[EXCERPTED DATA]
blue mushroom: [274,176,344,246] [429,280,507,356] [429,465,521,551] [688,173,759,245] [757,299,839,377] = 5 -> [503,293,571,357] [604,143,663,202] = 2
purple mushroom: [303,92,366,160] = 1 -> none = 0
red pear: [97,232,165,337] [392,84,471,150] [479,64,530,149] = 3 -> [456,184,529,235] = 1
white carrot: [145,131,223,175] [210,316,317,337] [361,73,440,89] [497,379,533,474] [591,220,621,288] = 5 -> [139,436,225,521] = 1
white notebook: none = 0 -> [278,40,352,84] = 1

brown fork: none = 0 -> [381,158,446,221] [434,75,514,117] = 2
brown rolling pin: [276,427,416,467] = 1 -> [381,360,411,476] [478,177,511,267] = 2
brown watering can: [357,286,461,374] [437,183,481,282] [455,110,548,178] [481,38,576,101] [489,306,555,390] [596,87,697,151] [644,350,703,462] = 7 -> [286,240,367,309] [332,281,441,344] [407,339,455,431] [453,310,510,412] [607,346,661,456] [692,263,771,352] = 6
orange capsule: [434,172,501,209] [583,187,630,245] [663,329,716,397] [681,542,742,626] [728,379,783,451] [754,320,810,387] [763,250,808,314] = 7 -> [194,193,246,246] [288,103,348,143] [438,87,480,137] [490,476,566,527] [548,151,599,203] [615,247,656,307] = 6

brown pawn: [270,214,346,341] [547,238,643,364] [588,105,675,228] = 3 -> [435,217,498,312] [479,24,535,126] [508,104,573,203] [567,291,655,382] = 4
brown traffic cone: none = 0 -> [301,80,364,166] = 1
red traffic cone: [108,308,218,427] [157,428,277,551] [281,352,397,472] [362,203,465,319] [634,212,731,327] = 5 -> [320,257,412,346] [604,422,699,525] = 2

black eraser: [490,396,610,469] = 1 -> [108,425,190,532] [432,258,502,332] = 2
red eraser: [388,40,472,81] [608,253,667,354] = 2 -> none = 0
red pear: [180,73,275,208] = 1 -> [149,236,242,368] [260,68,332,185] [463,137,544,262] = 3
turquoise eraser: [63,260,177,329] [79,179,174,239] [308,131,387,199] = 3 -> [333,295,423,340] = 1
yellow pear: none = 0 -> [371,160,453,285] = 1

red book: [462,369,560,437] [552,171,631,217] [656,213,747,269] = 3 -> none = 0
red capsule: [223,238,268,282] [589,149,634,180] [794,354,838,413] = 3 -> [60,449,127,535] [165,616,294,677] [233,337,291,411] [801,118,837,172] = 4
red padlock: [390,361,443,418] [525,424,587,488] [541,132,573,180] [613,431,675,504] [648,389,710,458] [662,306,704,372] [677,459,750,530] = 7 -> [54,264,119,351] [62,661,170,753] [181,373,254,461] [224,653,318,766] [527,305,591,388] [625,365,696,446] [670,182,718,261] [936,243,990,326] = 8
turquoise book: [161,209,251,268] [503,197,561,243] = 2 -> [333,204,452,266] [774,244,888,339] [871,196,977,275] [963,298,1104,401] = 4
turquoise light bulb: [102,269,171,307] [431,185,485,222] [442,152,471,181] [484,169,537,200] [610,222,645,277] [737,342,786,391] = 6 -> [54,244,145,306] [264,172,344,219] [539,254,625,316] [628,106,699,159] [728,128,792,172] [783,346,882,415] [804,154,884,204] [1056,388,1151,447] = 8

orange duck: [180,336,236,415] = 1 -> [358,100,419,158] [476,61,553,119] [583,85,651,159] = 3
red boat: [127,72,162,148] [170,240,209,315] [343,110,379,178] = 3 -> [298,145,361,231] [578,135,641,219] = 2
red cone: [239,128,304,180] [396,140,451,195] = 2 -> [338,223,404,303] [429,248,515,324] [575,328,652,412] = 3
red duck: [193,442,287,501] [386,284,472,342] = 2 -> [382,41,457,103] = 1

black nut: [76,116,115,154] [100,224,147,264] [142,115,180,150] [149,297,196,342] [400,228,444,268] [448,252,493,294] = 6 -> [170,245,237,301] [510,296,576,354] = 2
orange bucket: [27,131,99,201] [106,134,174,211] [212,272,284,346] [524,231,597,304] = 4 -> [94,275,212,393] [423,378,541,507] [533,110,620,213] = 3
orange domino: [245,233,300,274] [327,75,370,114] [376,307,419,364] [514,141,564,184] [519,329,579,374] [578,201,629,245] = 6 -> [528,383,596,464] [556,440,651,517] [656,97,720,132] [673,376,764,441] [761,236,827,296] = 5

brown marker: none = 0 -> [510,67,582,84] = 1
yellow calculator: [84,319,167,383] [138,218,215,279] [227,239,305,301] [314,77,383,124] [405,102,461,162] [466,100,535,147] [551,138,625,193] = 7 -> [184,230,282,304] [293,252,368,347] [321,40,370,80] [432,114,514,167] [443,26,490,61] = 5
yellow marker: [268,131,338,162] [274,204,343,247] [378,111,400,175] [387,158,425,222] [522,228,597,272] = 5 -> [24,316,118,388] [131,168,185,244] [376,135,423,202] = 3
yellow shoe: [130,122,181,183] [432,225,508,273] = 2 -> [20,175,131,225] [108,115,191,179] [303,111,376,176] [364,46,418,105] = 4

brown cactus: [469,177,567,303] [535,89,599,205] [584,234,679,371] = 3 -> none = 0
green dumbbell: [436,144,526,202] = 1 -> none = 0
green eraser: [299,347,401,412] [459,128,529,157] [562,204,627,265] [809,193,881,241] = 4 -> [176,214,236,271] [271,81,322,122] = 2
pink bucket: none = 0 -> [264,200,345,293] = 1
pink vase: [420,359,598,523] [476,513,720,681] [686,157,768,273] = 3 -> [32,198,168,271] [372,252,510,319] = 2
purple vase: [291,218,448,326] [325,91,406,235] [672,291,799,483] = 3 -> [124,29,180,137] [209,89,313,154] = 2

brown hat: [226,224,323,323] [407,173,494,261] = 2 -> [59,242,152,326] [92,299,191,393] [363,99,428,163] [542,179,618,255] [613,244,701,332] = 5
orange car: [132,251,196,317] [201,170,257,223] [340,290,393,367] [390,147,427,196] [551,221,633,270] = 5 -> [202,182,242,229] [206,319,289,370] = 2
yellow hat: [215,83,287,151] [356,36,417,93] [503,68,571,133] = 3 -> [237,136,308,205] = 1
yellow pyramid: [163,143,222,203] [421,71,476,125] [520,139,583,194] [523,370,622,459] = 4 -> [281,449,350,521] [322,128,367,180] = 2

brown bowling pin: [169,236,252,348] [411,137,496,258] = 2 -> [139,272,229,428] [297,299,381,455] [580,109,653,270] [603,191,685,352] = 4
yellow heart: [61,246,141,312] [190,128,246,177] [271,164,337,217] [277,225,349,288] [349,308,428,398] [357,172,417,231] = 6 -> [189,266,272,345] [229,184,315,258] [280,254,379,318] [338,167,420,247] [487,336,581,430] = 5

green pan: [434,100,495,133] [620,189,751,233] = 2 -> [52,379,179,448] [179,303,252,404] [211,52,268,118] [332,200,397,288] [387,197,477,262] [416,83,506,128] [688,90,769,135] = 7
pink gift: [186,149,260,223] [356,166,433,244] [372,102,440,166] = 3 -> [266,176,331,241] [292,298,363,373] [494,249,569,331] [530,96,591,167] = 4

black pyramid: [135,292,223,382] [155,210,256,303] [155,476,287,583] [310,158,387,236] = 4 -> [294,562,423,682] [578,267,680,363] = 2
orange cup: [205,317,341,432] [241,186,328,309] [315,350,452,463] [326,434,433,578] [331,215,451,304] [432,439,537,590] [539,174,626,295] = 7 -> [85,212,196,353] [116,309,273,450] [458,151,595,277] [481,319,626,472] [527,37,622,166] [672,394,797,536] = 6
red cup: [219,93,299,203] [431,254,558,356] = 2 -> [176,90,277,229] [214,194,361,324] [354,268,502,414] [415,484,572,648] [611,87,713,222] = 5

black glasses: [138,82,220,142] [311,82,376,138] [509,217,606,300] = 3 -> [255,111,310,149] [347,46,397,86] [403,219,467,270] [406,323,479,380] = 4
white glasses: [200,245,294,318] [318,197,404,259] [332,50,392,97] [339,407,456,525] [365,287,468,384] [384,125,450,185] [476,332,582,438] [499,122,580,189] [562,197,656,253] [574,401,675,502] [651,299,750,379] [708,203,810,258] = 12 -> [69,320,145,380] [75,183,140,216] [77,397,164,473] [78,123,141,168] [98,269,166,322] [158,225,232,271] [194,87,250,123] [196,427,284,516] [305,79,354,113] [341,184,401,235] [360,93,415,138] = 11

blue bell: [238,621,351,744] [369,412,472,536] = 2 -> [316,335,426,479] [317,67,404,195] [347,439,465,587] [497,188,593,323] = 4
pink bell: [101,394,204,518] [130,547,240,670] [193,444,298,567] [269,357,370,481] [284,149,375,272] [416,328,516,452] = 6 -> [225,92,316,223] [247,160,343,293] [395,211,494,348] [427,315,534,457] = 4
[/EXCERPTED DATA]
DIRECTIONS FOR THIS TASK
Begin at the line that has "brown bowling pin: [169,236,252,348]" in the entries above; stop after the line that has "pink gift: [186,149,260,223]". Transcribe exactly those lines and no others.

ANSWER BOX
brown bowling pin: [169,236,252,348] [411,137,496,258] = 2 -> [139,272,229,428] [297,299,381,455] [580,109,653,270] [603,191,685,352] = 4
yellow heart: [61,246,141,312] [190,128,246,177] [271,164,337,217] [277,225,349,288] [349,308,428,398] [357,172,417,231] = 6 -> [189,266,272,345] [229,184,315,258] [280,254,379,318] [338,167,420,247] [487,336,581,430] = 5

green pan: [434,100,495,133] [620,189,751,233] = 2 -> [52,379,179,448] [179,303,252,404] [211,52,268,118] [332,200,397,288] [387,197,477,262] [416,83,506,128] [688,90,769,135] = 7
pink gift: [186,149,260,223] [356,166,433,244] [372,102,440,166] = 3 -> [266,176,331,241] [292,298,363,373] [494,249,569,331] [530,96,591,167] = 4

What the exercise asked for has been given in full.